■ Items listed in a dataset:
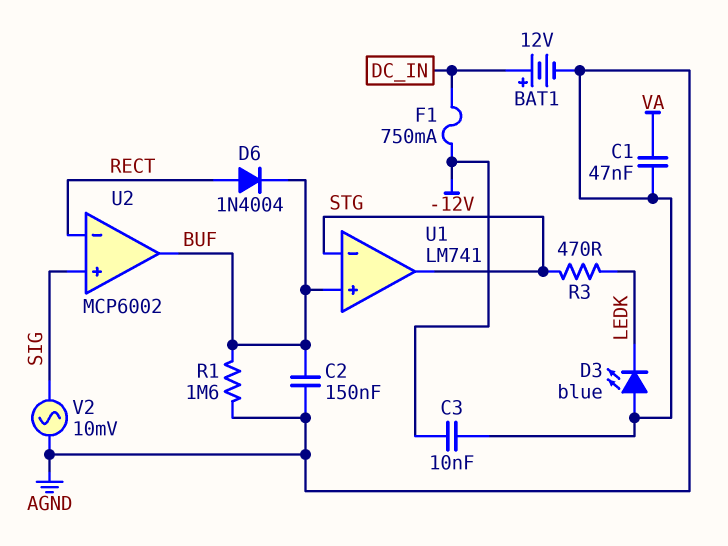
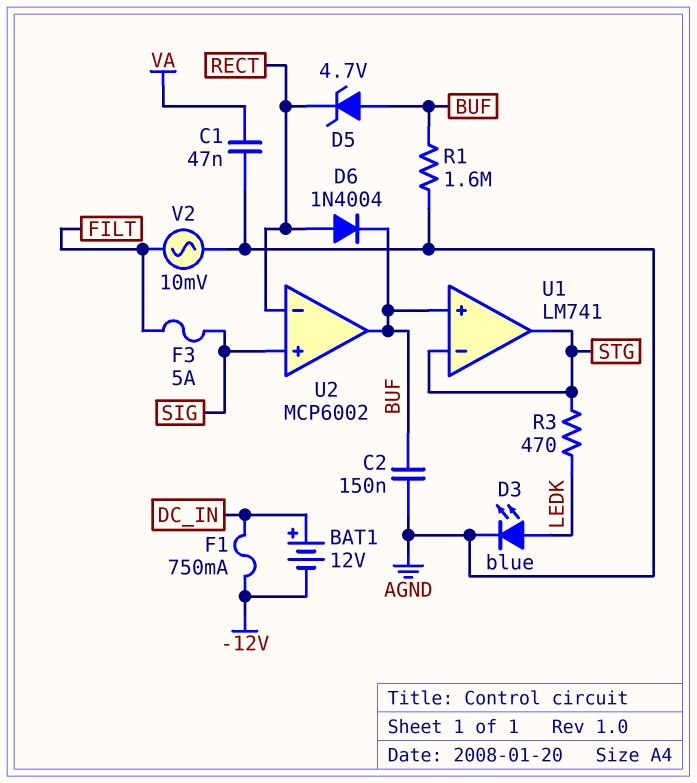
BAT1: 12V (plus DC_IN, minus AGND) -> 12V (plus DC_IN, minus -12V)
C3: 10nF (-12V, AGND) -> none
D3: LED blue (A AGND, K LEDK) -> LED blue (A LEDK, K AGND)
D5: none -> zener 4.7V (A BUF, K RECT)
F3: none -> 5A (FILT, SIG)
V2: AC 10mV (AGND, SIG) -> AC 10mV (AGND, FILT)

■ How to complete this task:
State the number of lines in the data that contain the word "FILT", offering no other text.

■ The completed task:
2